> Task
Render the records, from their start through the line that contains "bes''4-. aes'8 bes'8", as a JSON list of strings with one string per line and no blank lines. Leave the pictures out.

> Record list
--------
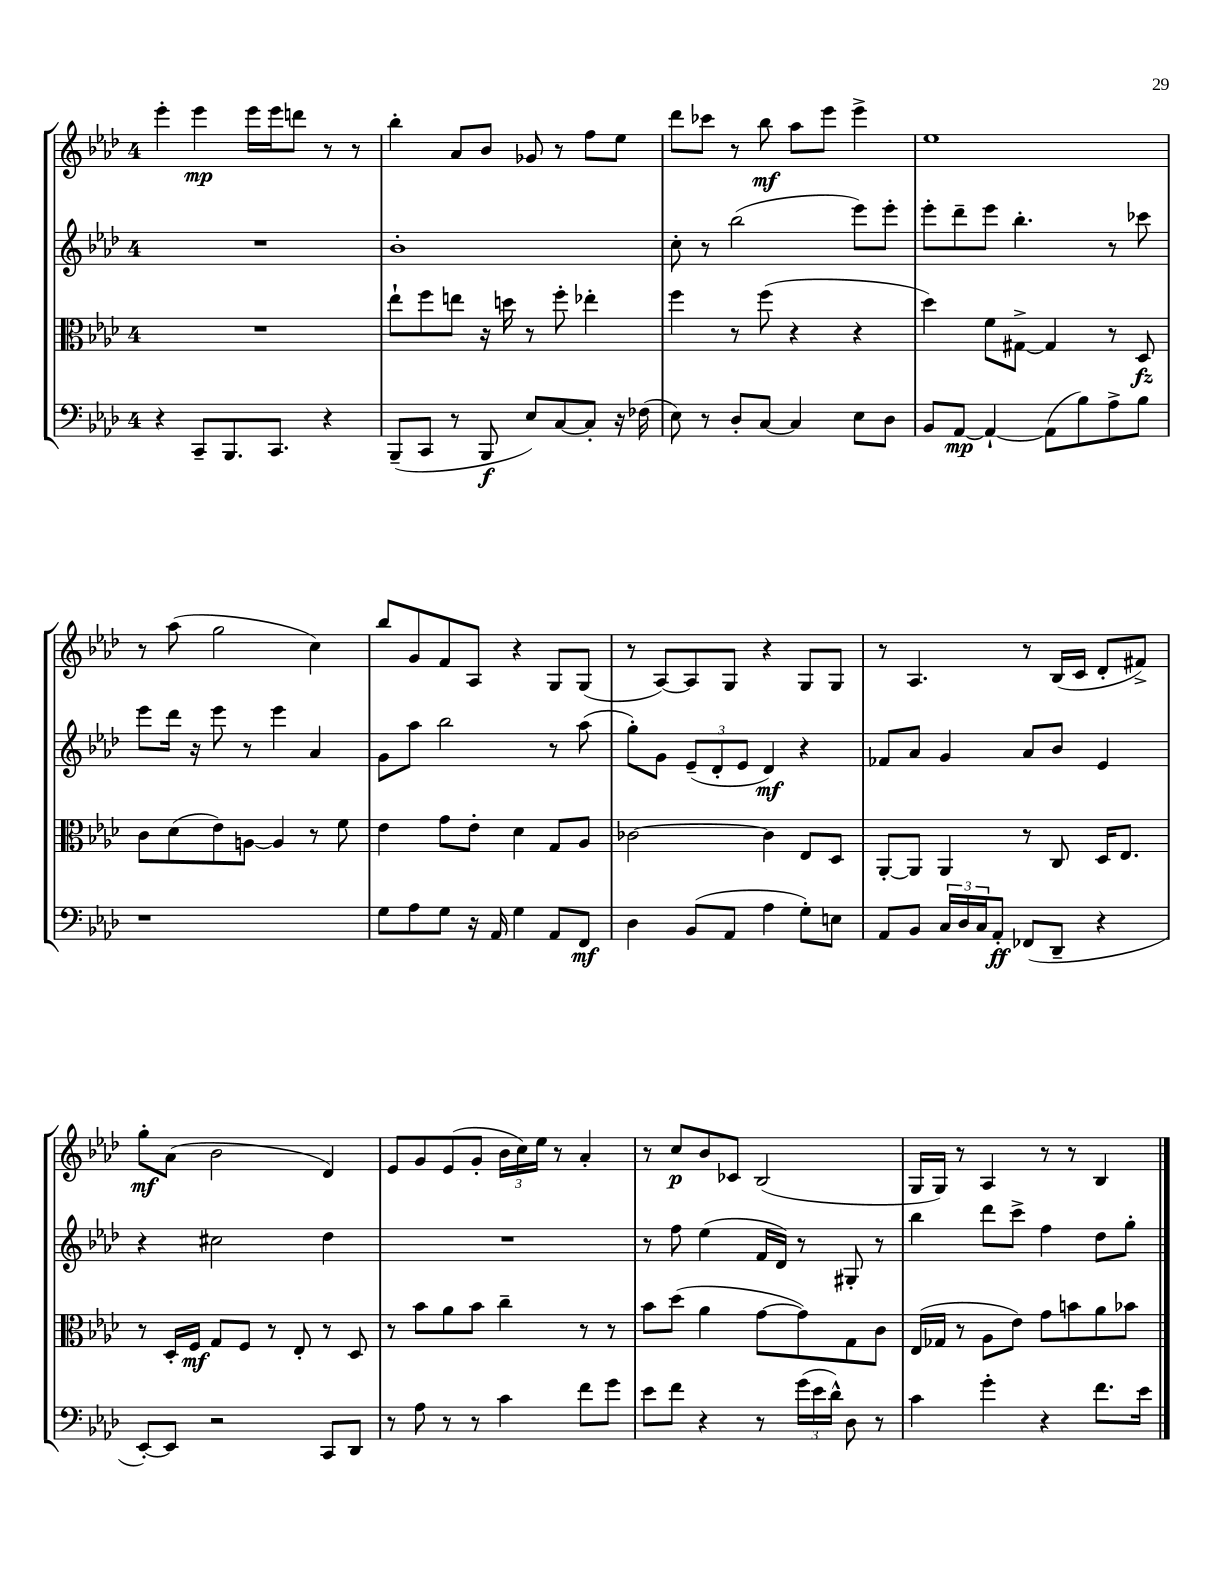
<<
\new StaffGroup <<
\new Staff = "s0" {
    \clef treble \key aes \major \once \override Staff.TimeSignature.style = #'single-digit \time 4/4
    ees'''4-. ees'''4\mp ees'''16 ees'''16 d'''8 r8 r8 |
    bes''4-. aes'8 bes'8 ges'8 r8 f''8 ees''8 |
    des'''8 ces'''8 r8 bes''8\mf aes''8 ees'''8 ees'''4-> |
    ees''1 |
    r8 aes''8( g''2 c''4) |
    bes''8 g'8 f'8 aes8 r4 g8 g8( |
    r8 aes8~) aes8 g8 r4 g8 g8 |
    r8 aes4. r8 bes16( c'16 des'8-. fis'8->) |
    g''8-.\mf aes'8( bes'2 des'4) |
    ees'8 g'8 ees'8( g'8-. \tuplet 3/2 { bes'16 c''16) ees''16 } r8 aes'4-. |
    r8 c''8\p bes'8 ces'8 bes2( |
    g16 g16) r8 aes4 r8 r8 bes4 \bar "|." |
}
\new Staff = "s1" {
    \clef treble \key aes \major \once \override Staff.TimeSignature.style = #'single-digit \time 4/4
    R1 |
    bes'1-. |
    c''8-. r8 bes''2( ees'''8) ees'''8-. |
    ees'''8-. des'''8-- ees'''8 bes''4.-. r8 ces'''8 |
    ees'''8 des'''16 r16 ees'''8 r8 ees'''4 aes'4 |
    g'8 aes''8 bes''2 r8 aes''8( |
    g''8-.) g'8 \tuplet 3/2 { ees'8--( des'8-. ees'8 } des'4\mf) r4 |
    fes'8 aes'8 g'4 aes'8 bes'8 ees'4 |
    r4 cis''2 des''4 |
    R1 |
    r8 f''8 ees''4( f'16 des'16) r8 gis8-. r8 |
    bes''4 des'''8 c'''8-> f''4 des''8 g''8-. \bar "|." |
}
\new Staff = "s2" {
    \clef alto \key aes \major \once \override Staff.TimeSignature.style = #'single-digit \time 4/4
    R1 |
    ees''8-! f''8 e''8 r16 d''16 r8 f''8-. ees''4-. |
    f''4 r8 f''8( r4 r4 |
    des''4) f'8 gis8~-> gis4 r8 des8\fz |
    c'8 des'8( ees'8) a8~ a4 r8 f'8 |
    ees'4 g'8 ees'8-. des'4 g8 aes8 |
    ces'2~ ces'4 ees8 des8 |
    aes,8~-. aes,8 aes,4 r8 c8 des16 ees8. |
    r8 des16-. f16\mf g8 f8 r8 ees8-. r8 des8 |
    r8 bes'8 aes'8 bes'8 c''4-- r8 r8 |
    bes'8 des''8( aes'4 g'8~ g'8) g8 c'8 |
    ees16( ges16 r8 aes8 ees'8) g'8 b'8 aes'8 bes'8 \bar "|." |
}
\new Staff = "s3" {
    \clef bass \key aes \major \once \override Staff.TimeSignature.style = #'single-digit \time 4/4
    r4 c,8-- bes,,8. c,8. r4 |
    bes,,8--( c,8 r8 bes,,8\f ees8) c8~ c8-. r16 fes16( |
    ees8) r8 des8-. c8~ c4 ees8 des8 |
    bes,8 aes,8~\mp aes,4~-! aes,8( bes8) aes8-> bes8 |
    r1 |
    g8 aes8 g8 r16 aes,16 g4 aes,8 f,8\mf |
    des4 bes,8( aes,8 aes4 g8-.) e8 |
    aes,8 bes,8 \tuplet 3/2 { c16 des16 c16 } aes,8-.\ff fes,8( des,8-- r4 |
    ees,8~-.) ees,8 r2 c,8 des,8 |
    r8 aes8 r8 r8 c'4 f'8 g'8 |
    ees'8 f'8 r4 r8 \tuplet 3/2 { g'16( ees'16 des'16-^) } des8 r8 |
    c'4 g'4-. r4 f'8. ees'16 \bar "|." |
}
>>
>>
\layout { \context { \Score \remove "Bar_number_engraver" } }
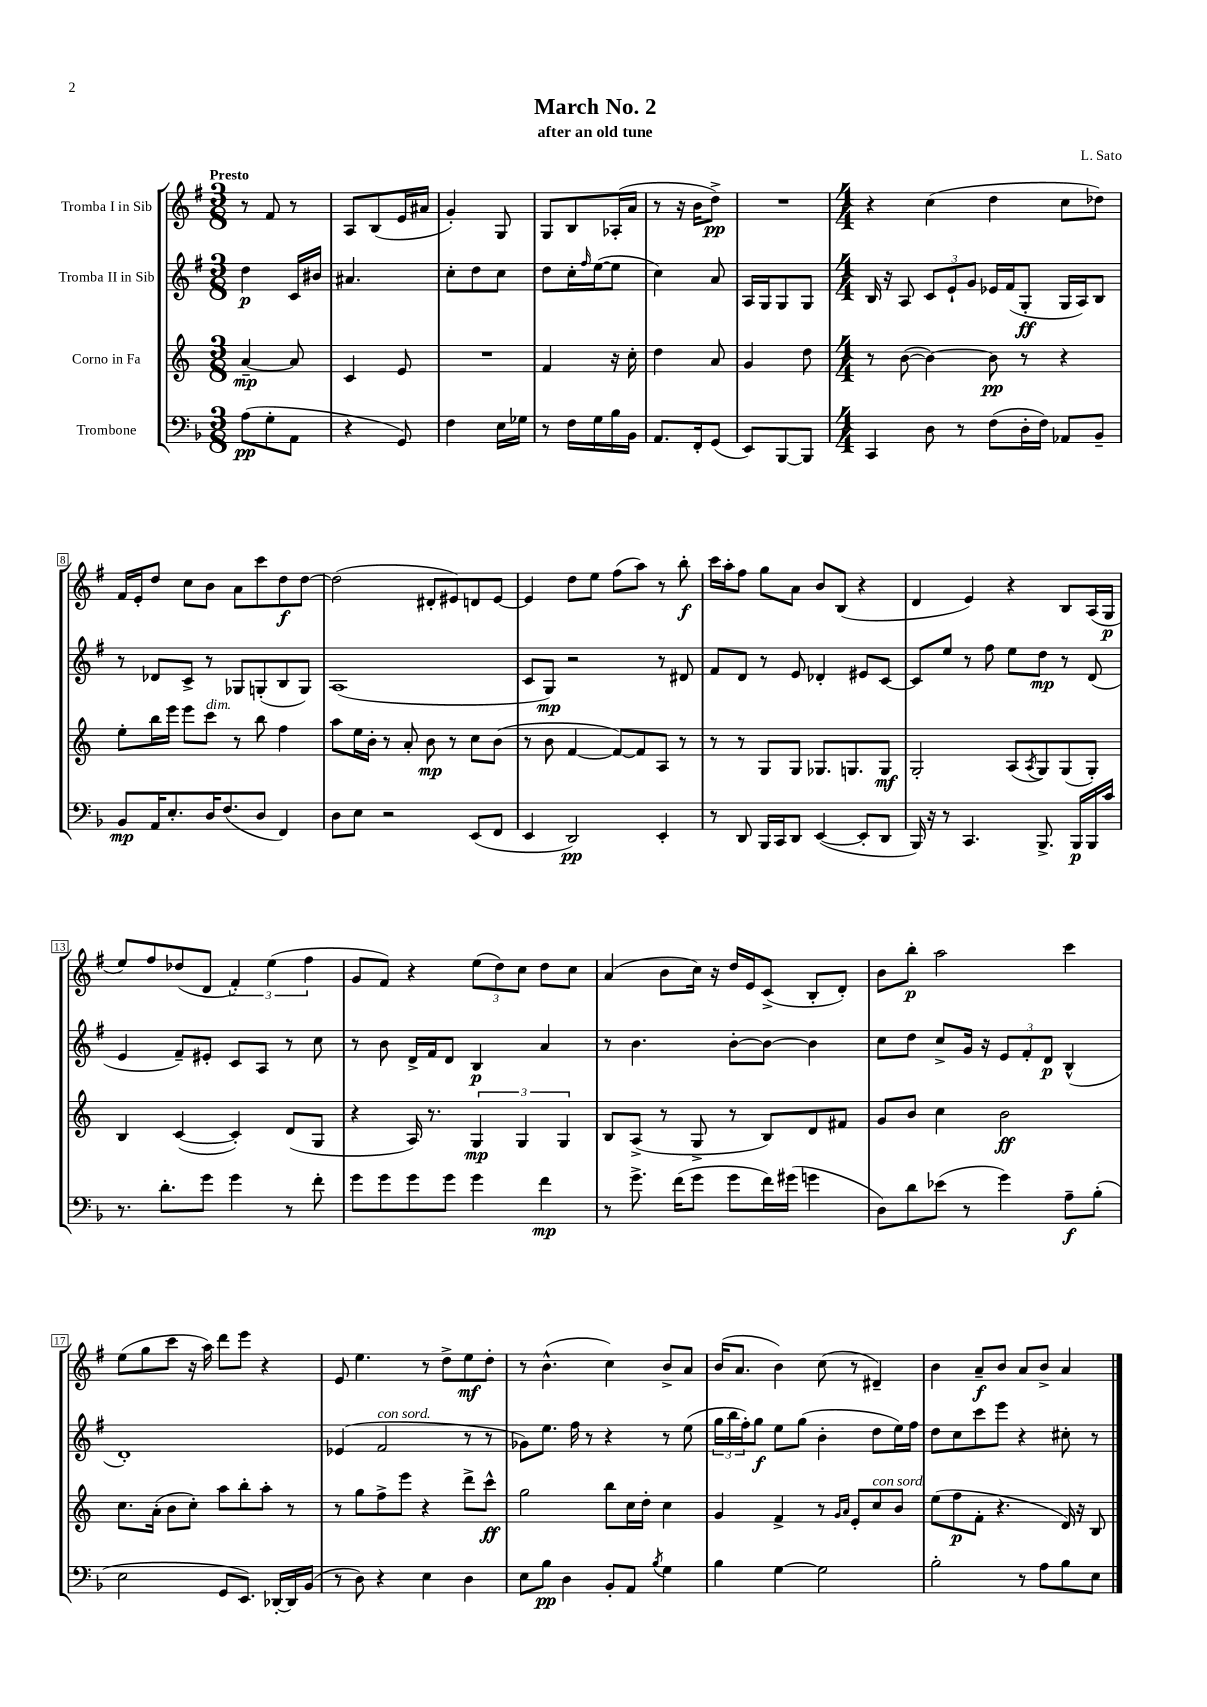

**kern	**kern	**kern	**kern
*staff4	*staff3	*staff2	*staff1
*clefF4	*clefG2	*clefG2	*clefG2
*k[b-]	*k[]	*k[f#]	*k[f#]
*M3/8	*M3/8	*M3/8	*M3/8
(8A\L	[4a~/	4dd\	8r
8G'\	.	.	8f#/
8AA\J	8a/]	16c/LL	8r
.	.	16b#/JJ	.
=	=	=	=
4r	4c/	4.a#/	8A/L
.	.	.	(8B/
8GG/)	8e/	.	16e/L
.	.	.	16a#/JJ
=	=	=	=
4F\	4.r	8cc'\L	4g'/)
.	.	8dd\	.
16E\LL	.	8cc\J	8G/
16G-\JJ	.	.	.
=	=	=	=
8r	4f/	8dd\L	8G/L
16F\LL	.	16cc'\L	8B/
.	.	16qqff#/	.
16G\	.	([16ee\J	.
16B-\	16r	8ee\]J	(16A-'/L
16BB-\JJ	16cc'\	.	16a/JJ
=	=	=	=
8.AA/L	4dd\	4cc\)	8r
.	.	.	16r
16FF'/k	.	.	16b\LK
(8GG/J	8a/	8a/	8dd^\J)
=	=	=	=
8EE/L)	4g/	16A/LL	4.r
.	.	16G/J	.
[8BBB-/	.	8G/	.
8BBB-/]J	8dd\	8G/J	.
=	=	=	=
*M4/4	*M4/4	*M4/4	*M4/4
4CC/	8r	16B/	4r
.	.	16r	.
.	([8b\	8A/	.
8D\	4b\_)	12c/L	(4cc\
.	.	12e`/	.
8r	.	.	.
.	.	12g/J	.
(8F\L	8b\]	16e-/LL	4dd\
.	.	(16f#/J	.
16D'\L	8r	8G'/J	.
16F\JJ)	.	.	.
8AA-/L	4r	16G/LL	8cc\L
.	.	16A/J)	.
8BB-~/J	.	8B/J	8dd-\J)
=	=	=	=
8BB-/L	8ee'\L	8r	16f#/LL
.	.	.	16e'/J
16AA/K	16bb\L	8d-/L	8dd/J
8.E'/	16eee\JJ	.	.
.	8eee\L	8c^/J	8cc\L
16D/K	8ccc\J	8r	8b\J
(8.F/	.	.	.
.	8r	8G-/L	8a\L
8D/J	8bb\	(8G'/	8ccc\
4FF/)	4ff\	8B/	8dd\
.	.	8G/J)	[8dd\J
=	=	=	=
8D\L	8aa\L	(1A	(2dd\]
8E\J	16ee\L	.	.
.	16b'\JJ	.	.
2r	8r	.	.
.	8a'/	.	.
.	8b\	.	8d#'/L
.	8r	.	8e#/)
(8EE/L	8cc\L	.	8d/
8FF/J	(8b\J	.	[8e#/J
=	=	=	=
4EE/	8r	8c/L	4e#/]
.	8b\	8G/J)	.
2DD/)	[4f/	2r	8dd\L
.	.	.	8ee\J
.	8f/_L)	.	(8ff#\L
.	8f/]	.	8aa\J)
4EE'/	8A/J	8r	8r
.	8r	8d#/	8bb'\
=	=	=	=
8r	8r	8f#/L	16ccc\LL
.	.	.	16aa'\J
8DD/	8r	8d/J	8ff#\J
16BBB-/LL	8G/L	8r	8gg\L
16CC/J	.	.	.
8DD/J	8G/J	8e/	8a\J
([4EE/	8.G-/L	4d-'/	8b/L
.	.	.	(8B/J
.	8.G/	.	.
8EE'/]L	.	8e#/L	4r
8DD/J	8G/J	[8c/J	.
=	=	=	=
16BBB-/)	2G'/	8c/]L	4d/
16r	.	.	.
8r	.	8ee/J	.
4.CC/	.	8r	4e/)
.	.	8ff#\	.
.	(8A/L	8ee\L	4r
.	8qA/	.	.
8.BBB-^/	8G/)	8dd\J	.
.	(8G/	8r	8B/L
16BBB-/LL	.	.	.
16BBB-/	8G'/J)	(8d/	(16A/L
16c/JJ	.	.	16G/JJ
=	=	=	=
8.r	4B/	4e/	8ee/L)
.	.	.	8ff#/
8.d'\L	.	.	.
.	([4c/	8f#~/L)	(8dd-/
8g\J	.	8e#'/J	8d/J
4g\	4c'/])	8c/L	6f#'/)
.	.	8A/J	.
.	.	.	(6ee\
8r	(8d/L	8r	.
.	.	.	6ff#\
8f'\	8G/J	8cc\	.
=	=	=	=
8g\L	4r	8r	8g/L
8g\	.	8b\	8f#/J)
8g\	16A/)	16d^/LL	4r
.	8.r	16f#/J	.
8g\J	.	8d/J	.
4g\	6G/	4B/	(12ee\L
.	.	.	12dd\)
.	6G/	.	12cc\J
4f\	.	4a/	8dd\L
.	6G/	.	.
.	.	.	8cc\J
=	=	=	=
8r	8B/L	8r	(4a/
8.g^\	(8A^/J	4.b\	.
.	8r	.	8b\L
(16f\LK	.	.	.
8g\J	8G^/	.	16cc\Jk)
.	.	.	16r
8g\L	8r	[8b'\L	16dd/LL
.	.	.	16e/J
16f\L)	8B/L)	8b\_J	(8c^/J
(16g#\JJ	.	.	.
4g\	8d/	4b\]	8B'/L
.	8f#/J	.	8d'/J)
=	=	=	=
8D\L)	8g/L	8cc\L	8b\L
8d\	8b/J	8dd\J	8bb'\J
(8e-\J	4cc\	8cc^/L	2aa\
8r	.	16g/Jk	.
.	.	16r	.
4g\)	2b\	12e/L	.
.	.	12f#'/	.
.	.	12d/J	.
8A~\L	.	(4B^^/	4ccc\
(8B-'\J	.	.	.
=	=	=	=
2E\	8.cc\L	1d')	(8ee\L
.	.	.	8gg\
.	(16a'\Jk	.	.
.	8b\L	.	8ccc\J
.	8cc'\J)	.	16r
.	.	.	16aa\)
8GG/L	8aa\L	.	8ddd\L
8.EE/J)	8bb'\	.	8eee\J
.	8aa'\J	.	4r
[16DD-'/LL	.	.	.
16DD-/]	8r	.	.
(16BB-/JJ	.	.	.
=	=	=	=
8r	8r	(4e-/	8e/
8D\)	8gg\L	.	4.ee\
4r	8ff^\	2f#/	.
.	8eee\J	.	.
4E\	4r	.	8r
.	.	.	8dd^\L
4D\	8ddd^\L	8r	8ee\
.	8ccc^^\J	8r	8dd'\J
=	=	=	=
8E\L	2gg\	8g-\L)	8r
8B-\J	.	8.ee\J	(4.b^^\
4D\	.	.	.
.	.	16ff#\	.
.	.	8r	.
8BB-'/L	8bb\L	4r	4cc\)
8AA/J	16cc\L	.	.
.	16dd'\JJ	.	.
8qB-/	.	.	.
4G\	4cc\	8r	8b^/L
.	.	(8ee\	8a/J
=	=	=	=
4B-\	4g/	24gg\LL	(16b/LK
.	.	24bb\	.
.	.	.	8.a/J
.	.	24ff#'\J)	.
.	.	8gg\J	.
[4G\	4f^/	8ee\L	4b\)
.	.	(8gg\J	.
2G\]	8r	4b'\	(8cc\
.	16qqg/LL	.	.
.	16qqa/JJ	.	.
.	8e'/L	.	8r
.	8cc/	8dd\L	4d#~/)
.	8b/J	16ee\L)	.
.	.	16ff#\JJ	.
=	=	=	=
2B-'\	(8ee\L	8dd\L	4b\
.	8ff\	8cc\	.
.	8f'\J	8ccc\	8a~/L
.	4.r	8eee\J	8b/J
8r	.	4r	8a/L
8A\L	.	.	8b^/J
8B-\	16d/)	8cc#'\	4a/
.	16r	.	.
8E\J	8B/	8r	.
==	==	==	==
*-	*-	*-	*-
--------
> Exercise solution
[
  "<<",
  "\\new StaffGroup <<",
  "\\new Staff = \"s0\" {",
  "    \\clef treble \\key aes \\major \\once \\override Staff.TimeSignature.style = #'single-digit \\time 4/4",
  "    ees'''4-. ees'''4\\mp ees'''16 ees'''16 d'''8 r8 r8 |",
  "    bes''4-. aes'8 bes'8 ges'8 r8 f''8 ees''8 |"
]